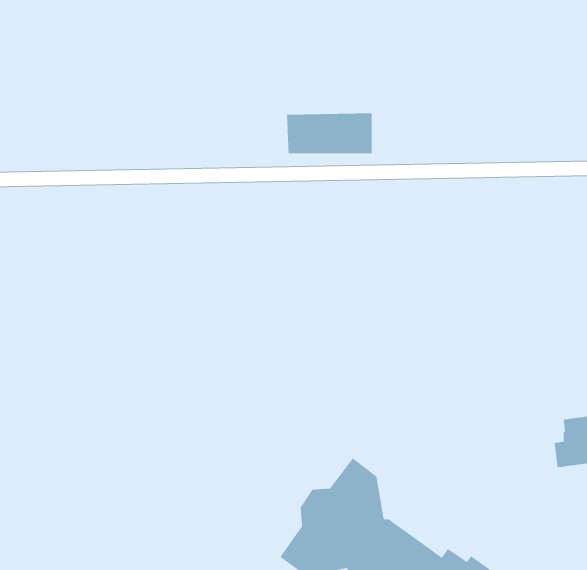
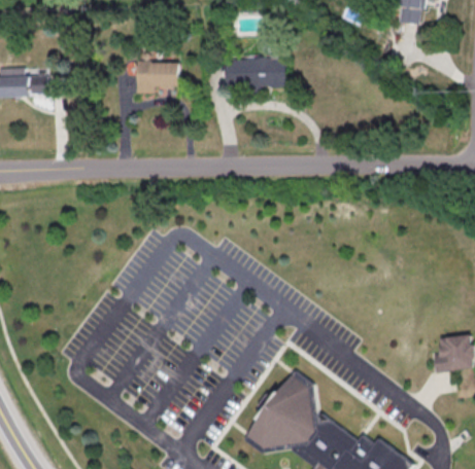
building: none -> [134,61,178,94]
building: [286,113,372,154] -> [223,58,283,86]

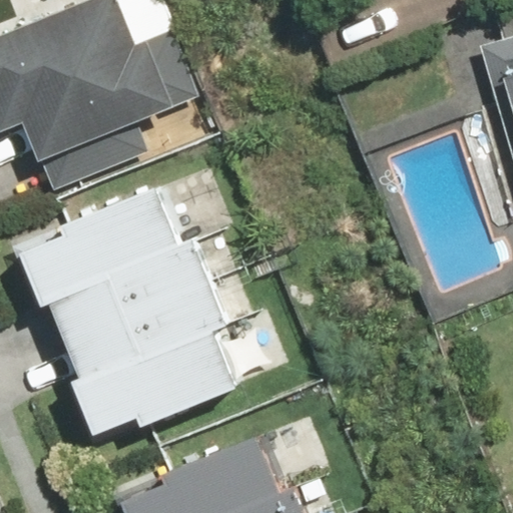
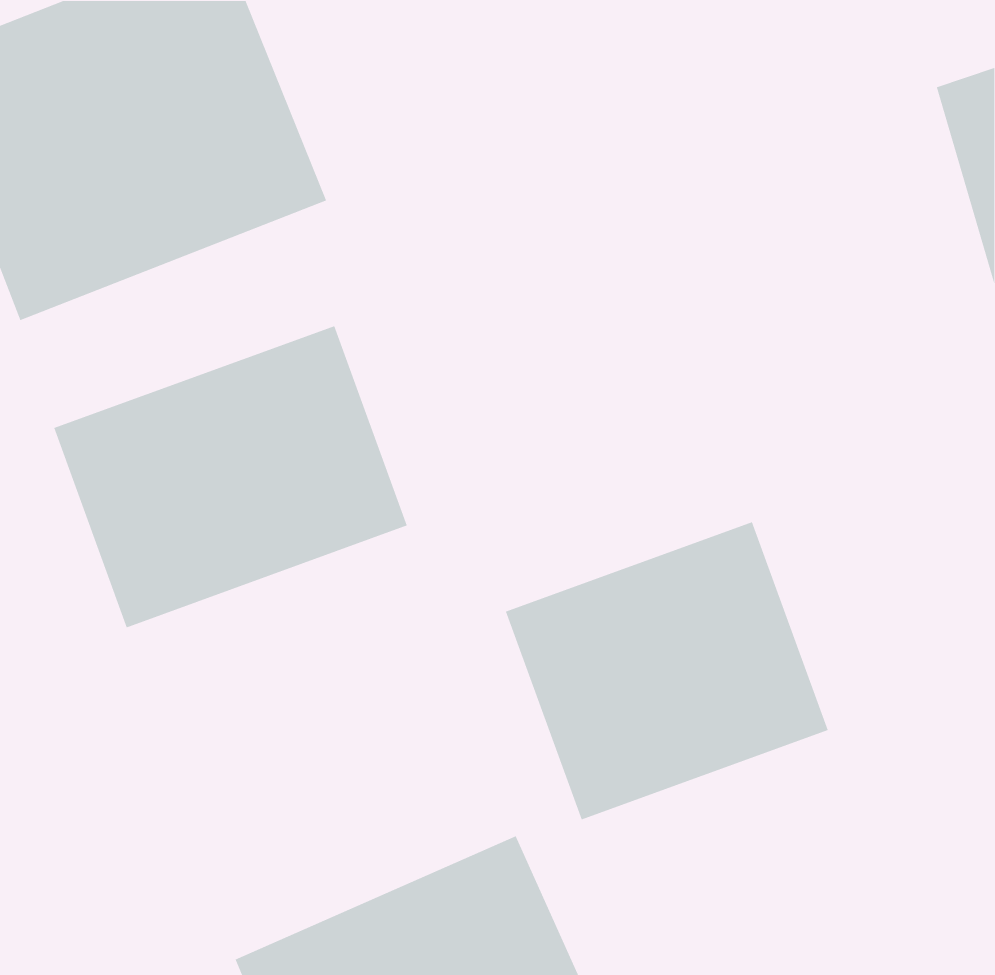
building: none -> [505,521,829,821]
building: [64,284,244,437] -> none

-=-=-

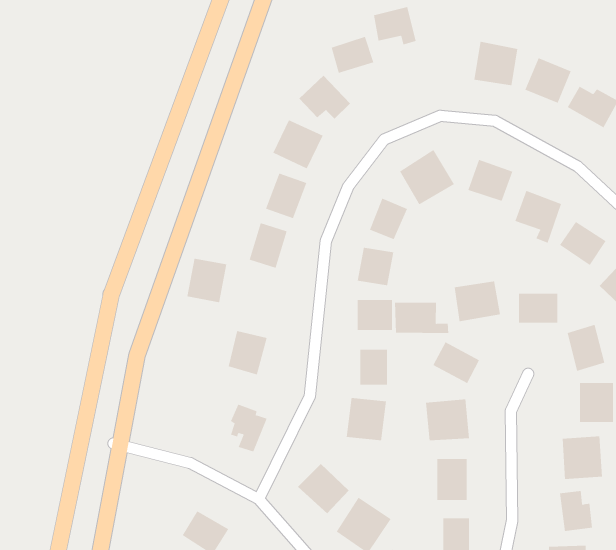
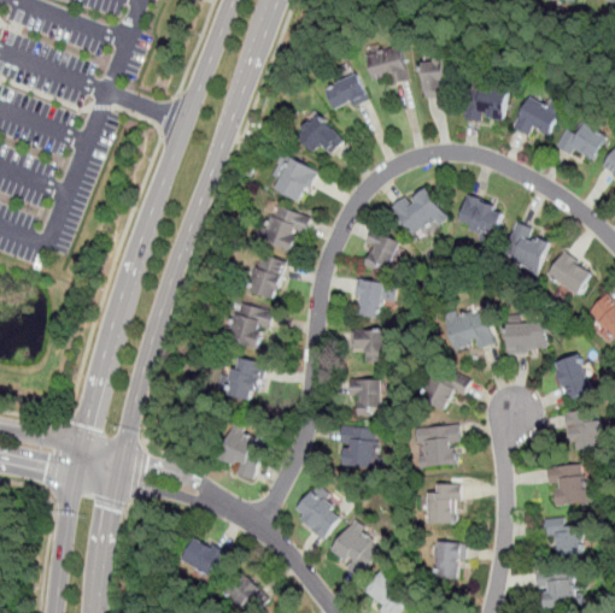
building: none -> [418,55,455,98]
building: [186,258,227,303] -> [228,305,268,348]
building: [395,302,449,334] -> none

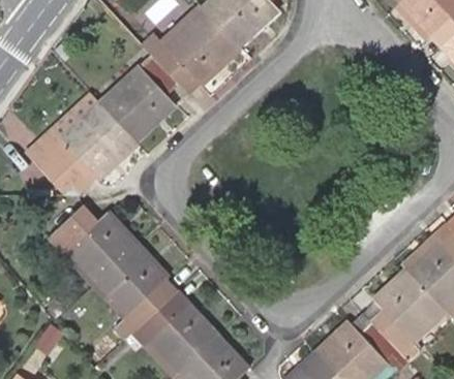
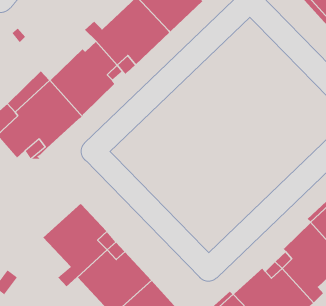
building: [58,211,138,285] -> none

-=-=-

Copy word for word only the lines above from the one with "building: none -> [134,61,178,94]" through the one with "building: [64,284,244,437] -> none". Leave pictures out.

building: none -> [134,61,178,94]
building: [286,113,372,154] -> [223,58,283,86]

building: none -> [505,521,829,821]
building: [64,284,244,437] -> none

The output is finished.